[Exercise aim] From the line containing "Brania Music: [763,326,1026,444]" through the final line of the records, reproduce every line exactly.

[Stored dataset items]
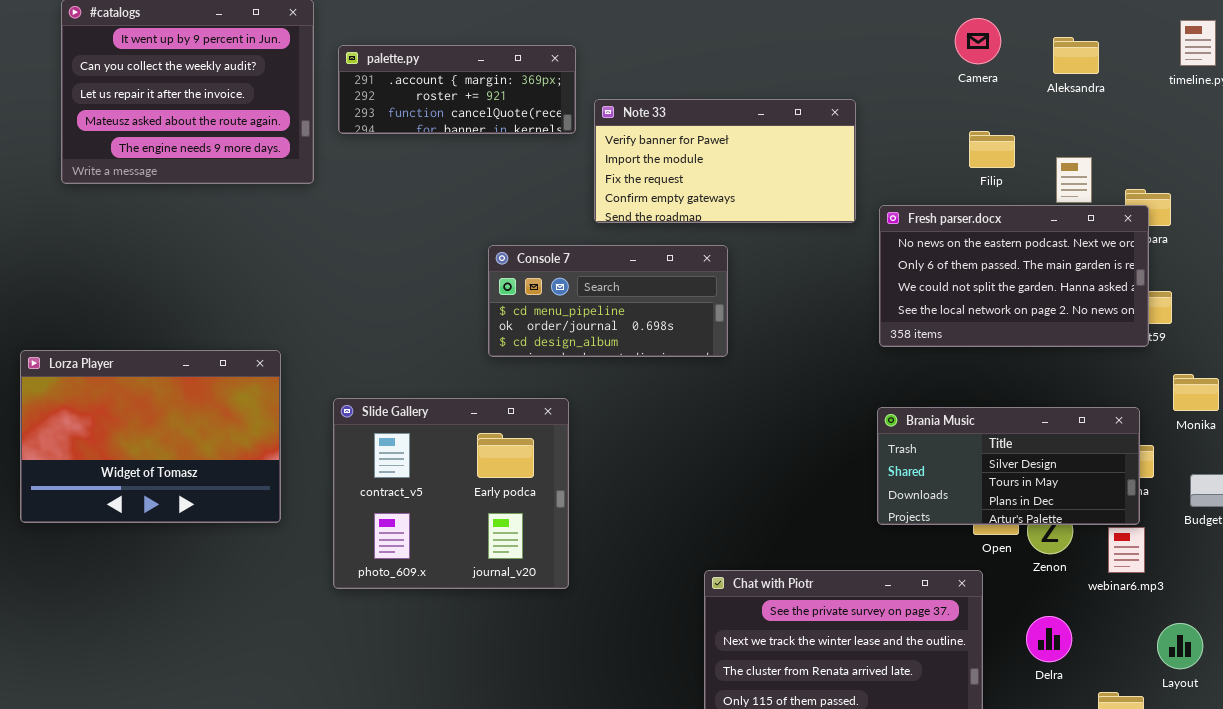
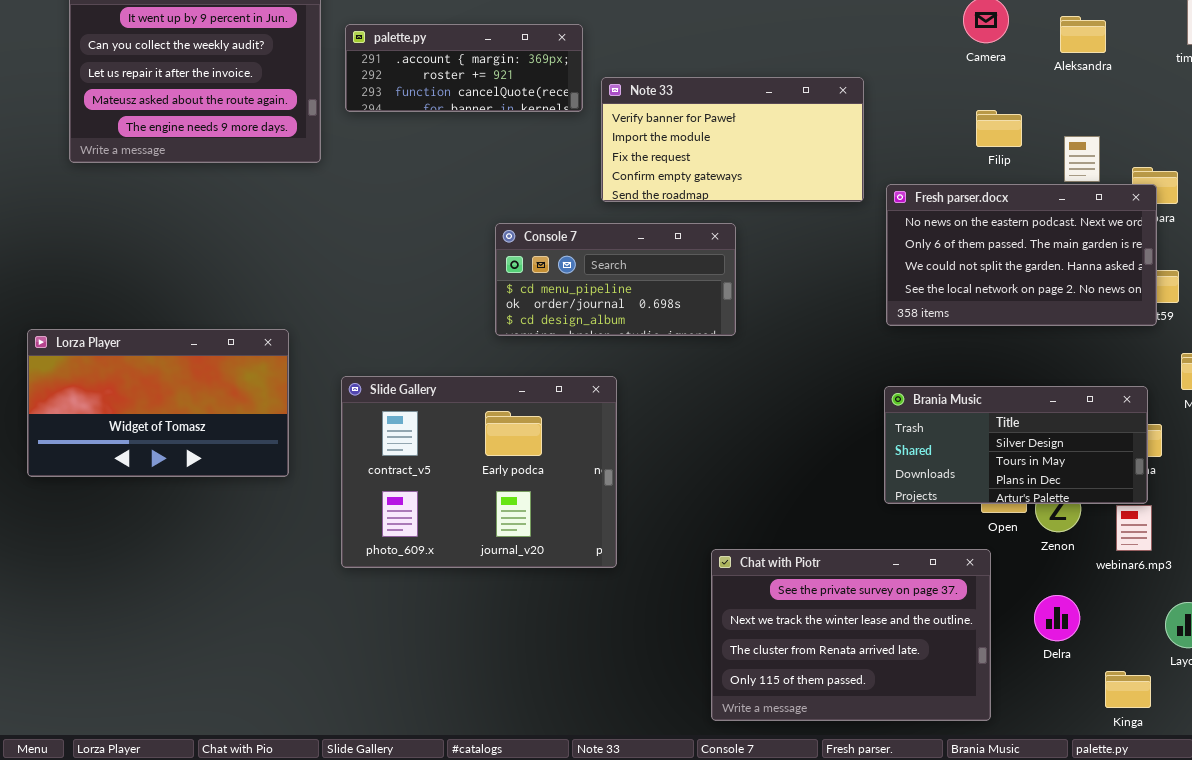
Lorza Player: [20,350,281,523] -> [27,329,289,477], resized
Slide Gallery: [333,398,569,589] -> [341,376,617,568], resized

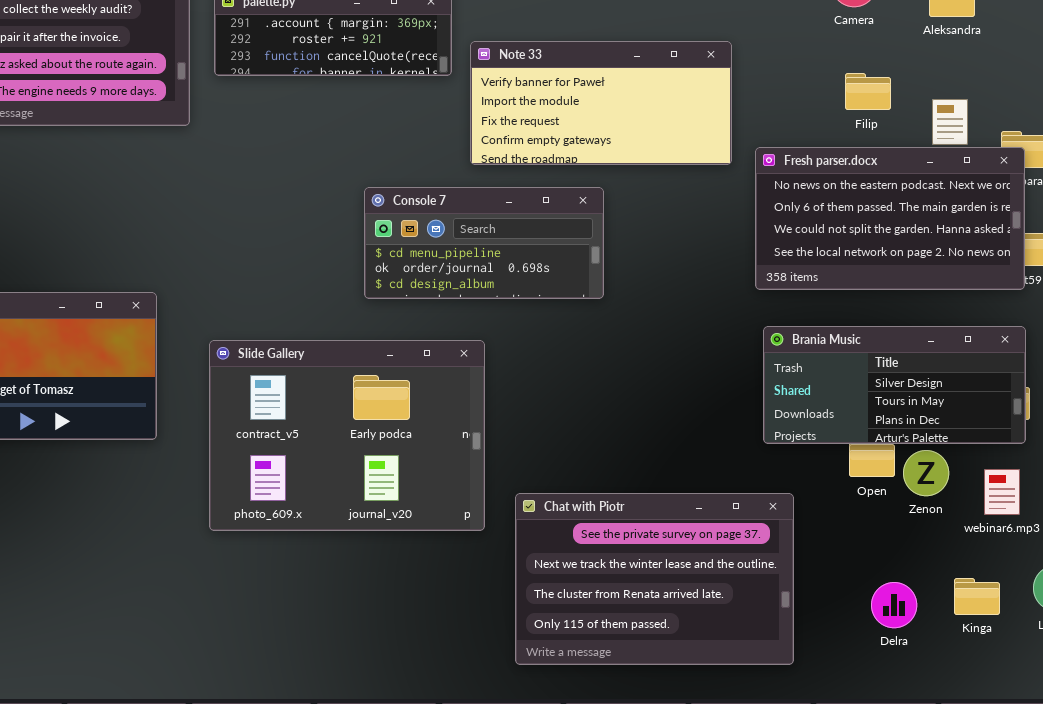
Brania Music: [884,386,1148,504] -> [763,326,1026,444], moved
Chat with Piotr: [711,549,991,721] -> [515,493,794,665], moved
Delra: [1034,595,1080,641] -> [871,582,917,628], moved
Kinga: [1105,671,1151,708] -> [954,578,1000,615], moved

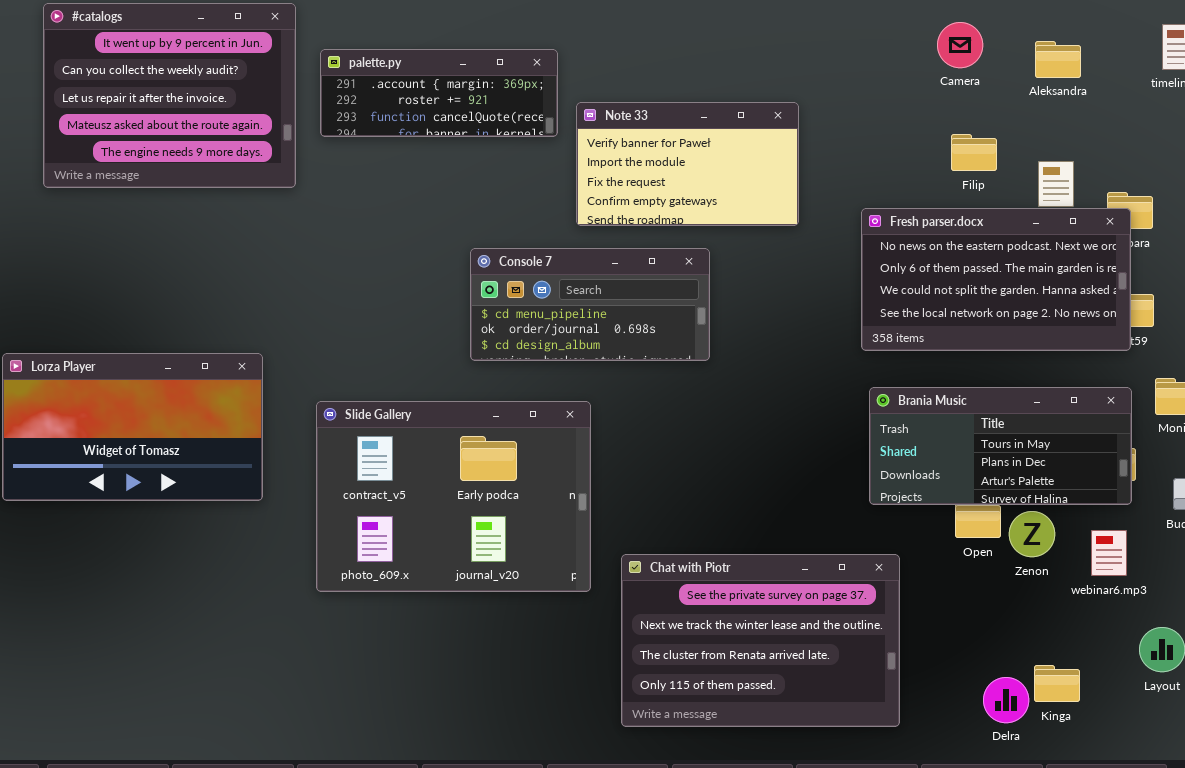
Note 33: [470,41,732,165] -> [576,102,799,226], resized
Brania Music: [763,326,1026,444] -> [869,387,1132,505], scrolled down 1 row
Kinga: [954,578,1000,615] -> [1034,665,1080,702], moved
Delra: [871,582,917,628] -> [983,677,1029,723], moved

[Exercise result]
Brania Music: [763,326,1026,444] -> [869,387,1132,505], scrolled down 1 row
Kinga: [954,578,1000,615] -> [1034,665,1080,702], moved
Delra: [871,582,917,628] -> [983,677,1029,723], moved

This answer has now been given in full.